Which lines below contain the string "kern"? Locate every one and copy it, treating uppercase and lowercase as different.

Start of THE INPUT

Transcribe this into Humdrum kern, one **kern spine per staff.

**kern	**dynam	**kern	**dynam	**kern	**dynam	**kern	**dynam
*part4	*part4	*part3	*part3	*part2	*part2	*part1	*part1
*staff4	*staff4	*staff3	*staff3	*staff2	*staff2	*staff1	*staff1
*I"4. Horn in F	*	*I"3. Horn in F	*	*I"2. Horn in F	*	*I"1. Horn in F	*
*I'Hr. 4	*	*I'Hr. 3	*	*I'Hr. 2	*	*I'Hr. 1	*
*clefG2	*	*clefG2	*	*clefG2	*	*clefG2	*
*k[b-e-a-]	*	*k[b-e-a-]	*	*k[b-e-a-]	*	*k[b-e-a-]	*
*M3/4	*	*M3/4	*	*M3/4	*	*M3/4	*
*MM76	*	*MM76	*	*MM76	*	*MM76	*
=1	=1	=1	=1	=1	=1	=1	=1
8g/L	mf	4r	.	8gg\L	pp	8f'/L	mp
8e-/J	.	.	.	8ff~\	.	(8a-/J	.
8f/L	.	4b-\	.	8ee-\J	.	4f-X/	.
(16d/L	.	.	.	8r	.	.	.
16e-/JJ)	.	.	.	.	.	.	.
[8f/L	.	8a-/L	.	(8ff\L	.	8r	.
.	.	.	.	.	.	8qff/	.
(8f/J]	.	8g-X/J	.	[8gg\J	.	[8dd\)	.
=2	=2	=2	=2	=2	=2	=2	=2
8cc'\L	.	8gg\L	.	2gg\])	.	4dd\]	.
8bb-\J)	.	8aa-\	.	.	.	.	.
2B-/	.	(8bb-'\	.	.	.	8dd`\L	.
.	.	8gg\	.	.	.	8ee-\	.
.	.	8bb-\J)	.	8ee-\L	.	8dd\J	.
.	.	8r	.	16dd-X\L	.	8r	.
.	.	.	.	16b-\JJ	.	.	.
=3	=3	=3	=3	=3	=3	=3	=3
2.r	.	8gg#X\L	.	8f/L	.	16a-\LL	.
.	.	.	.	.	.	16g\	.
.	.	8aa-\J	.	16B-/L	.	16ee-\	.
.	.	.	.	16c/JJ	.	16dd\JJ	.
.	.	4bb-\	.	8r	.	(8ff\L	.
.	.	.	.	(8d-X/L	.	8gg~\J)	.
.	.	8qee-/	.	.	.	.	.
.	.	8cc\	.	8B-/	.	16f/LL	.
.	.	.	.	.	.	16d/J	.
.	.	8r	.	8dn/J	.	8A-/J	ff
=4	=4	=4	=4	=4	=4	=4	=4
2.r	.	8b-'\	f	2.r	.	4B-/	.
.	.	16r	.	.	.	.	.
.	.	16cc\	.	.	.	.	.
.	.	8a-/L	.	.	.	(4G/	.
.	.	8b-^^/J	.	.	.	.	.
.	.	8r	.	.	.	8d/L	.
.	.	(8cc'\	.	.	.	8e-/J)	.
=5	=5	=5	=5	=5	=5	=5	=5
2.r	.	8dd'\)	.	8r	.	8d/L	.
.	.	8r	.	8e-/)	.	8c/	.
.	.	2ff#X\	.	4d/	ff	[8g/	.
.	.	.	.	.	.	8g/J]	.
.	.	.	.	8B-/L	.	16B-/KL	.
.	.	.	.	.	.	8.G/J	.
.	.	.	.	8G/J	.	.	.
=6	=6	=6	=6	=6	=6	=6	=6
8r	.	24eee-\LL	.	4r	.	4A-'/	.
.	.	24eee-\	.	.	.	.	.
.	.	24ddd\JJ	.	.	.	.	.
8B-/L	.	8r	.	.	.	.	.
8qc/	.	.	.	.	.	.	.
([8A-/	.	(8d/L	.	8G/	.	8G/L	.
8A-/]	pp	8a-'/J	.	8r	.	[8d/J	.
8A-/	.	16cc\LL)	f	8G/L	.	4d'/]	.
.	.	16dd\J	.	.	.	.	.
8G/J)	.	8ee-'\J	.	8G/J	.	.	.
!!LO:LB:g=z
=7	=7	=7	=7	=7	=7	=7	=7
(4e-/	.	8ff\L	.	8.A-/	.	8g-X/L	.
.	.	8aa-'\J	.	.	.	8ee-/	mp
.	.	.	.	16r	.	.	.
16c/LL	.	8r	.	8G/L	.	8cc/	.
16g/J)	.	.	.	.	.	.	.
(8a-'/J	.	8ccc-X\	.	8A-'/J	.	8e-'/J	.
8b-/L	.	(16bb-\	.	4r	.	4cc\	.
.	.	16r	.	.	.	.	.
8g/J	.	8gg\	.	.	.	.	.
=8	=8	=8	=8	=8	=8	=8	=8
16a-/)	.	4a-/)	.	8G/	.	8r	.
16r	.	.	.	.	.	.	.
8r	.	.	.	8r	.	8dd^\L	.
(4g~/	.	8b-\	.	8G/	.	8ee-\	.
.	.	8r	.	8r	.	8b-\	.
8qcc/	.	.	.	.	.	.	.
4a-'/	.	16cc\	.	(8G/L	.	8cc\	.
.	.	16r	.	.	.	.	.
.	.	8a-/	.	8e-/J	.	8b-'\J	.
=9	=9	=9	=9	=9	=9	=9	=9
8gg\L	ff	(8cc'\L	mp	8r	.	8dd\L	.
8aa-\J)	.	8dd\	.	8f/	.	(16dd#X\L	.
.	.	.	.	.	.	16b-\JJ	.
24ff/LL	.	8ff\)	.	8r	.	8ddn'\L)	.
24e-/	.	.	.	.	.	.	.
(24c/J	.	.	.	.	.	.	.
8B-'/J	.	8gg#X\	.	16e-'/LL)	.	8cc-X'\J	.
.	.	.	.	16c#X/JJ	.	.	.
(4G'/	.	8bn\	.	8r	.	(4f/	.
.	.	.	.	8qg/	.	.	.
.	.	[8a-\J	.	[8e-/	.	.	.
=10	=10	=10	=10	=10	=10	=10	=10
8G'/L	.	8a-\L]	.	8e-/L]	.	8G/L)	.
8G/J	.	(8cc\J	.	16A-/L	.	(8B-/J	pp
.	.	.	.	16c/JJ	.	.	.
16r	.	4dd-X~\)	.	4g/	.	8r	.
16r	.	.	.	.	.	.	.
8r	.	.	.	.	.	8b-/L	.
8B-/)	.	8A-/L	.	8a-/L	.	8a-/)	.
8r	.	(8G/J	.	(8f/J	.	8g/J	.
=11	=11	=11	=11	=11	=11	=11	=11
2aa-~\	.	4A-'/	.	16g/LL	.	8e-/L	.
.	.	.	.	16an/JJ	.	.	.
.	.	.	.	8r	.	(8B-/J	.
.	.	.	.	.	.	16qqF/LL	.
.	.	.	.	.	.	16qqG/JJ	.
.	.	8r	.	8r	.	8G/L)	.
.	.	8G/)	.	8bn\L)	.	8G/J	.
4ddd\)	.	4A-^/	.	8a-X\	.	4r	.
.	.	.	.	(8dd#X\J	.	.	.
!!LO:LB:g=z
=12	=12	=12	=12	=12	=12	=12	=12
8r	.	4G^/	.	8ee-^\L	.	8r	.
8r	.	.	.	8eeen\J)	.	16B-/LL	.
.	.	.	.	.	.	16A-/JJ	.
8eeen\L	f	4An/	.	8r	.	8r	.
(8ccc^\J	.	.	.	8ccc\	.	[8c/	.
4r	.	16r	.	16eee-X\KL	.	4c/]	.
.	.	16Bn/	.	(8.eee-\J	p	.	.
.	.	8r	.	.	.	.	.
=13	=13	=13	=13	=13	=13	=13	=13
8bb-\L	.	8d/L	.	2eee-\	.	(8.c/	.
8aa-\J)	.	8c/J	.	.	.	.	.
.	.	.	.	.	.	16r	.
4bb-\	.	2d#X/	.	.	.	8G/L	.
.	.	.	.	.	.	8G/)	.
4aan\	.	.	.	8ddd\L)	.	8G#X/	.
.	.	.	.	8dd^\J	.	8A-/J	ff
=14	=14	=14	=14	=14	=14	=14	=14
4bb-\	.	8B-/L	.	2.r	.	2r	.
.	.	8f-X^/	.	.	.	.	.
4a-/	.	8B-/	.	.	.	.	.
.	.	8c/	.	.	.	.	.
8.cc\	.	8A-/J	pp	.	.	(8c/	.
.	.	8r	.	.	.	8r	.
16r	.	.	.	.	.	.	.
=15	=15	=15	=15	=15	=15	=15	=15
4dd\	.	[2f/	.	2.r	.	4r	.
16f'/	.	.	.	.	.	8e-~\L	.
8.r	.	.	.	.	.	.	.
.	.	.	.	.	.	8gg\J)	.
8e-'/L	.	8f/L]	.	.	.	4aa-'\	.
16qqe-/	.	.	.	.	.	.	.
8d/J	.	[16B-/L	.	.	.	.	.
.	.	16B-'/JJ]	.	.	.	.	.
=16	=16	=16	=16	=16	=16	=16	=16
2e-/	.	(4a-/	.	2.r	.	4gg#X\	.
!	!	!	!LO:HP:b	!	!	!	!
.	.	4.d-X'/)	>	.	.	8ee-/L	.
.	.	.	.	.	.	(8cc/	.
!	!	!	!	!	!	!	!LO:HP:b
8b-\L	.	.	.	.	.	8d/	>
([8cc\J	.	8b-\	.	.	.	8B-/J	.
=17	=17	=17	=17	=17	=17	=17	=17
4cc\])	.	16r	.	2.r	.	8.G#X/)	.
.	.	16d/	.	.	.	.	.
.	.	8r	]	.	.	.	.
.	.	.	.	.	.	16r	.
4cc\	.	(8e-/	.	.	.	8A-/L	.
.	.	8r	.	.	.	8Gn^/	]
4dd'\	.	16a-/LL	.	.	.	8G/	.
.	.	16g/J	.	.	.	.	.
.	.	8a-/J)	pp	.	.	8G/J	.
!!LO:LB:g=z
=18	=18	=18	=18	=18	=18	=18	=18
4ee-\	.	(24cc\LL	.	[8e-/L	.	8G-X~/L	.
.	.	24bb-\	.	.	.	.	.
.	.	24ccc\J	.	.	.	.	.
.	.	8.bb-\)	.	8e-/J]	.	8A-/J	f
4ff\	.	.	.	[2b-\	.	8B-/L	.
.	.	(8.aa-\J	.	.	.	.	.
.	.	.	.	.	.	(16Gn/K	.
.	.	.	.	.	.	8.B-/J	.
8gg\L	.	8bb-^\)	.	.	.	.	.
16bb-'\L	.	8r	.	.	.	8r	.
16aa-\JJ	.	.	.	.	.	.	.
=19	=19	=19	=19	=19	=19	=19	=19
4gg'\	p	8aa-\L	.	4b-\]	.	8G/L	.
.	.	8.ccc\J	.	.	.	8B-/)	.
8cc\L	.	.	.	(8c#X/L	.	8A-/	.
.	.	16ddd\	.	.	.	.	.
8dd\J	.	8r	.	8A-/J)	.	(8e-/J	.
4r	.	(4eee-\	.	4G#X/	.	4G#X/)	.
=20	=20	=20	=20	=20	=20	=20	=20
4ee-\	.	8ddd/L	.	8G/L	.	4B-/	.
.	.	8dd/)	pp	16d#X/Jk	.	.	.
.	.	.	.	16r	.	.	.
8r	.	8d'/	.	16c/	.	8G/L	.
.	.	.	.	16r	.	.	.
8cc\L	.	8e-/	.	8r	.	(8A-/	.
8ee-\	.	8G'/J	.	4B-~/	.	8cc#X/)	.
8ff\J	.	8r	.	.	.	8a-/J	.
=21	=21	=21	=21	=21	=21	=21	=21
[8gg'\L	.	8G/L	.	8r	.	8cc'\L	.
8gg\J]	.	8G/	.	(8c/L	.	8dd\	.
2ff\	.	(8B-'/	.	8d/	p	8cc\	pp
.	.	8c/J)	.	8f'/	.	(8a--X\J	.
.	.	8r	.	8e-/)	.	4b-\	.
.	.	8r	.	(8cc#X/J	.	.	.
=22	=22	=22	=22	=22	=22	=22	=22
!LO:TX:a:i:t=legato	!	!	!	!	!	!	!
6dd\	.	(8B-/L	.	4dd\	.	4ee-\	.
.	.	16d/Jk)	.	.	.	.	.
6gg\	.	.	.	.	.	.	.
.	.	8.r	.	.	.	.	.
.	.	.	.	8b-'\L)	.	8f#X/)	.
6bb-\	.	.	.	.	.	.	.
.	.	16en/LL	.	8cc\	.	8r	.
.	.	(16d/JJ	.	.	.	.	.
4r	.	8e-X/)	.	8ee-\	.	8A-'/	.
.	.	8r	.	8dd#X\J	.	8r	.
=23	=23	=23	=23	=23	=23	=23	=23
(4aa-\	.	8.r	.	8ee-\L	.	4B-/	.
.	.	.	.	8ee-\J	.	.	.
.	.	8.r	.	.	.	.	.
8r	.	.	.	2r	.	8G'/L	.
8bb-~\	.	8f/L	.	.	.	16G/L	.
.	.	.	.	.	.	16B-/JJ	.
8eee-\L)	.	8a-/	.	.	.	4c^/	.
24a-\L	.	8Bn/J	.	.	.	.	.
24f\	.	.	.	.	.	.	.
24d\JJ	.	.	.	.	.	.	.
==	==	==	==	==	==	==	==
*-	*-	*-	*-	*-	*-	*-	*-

End of THE INPUT

● **SOLUTION BELOW**
Transcribe this into Humdrum kern, one **kern spine per staff.
**kern	**dynam	**kern	**dynam	**kern	**dynam	**kern	**dynam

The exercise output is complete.